▸ Work to complete: Go through the records below and return each line that has "blue" in it.

Object matching data:
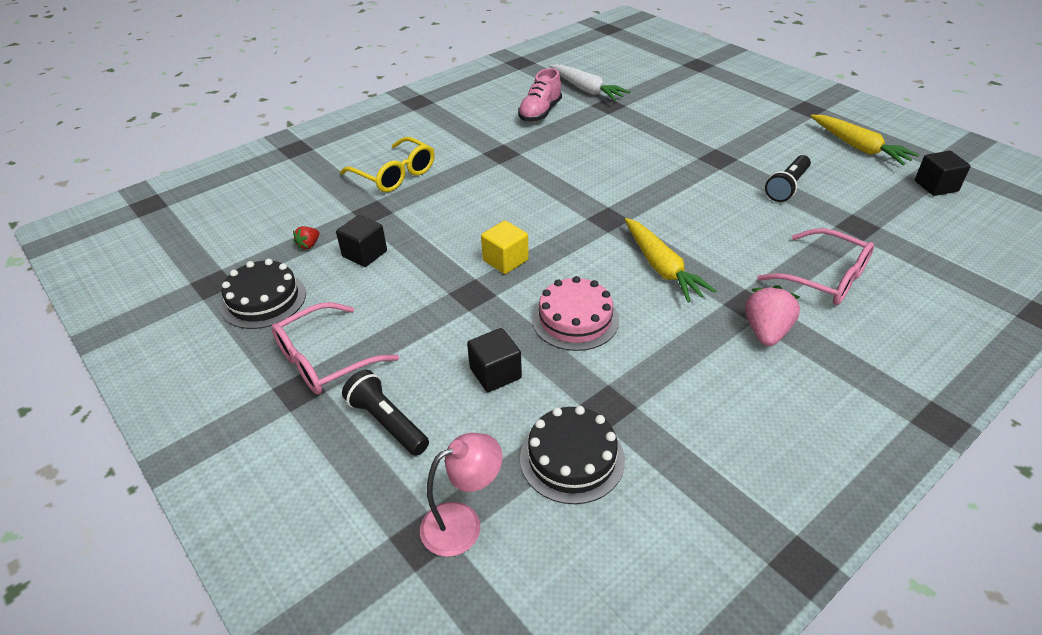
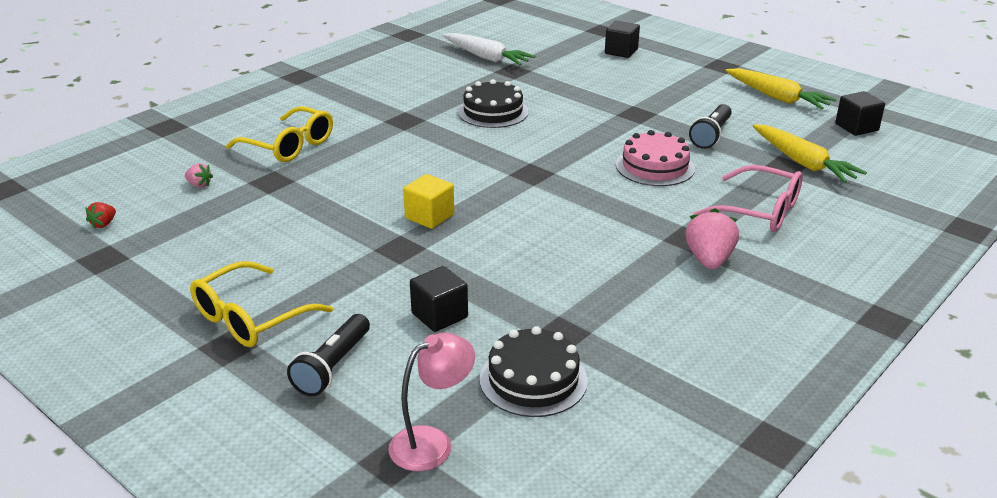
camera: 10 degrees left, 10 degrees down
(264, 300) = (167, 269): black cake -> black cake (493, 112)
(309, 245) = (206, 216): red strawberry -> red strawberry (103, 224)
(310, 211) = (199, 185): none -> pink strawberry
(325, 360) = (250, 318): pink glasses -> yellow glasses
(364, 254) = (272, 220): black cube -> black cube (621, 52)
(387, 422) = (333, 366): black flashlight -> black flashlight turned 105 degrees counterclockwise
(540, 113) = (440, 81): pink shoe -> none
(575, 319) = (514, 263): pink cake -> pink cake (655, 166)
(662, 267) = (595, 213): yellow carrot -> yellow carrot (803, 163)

--

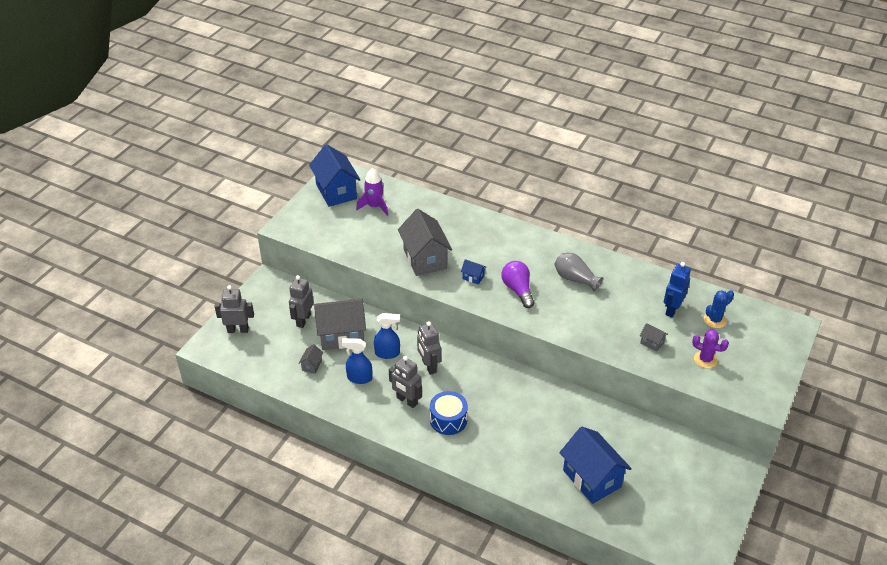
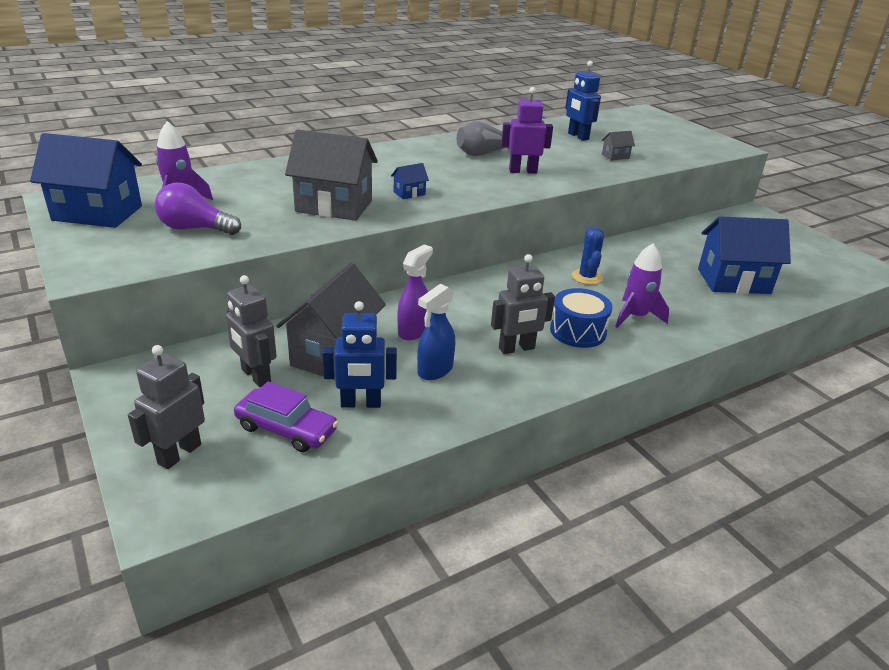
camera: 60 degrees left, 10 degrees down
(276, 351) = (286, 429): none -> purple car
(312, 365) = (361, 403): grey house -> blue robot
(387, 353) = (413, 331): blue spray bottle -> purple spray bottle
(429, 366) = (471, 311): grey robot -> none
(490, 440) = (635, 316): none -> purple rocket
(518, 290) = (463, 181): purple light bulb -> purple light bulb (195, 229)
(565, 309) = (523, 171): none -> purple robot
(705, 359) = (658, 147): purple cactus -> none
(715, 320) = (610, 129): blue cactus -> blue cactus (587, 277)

==

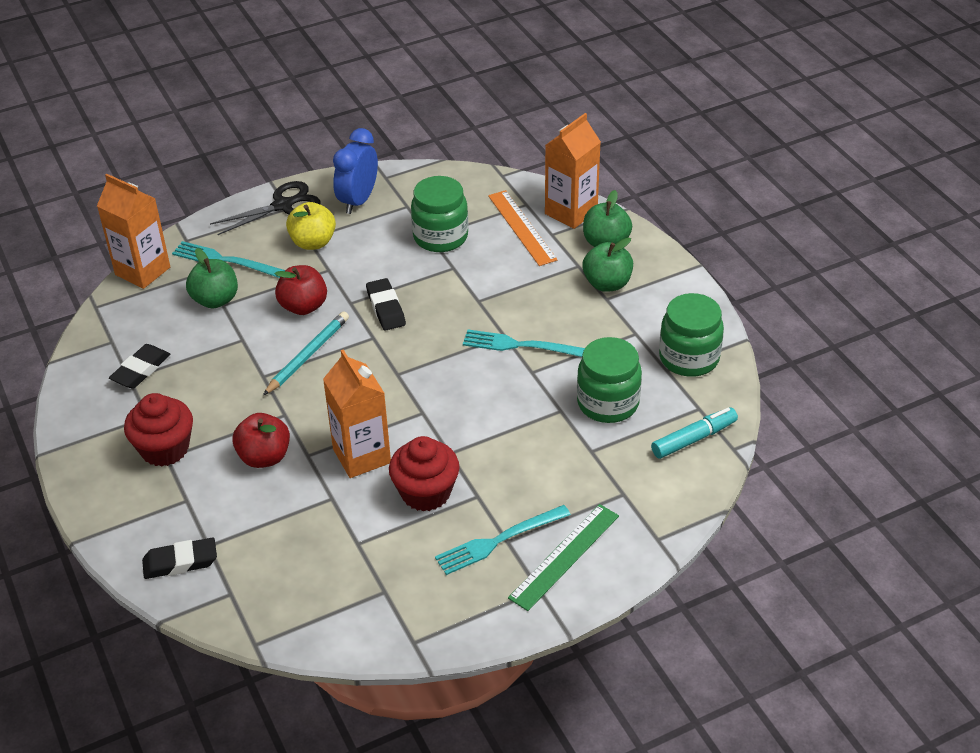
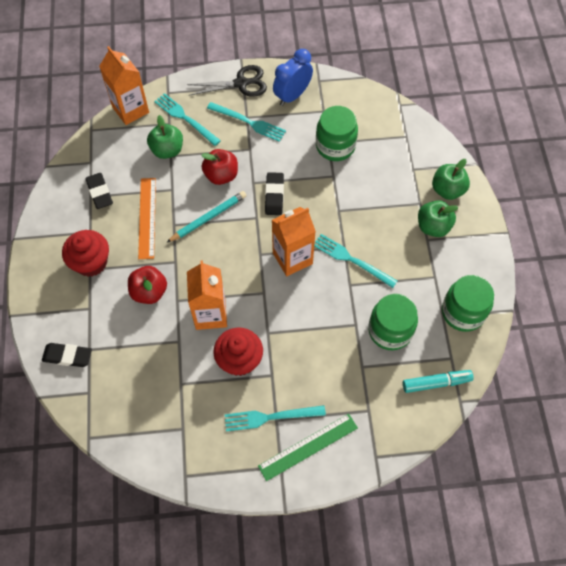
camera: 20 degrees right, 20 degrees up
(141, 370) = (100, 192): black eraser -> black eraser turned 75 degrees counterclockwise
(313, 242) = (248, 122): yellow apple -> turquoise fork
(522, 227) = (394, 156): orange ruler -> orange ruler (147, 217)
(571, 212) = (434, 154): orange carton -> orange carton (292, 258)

▸ Response to the exercise:
(312, 365) = (361, 403): grey house -> blue robot
(387, 353) = (413, 331): blue spray bottle -> purple spray bottle
(715, 320) = (610, 129): blue cactus -> blue cactus (587, 277)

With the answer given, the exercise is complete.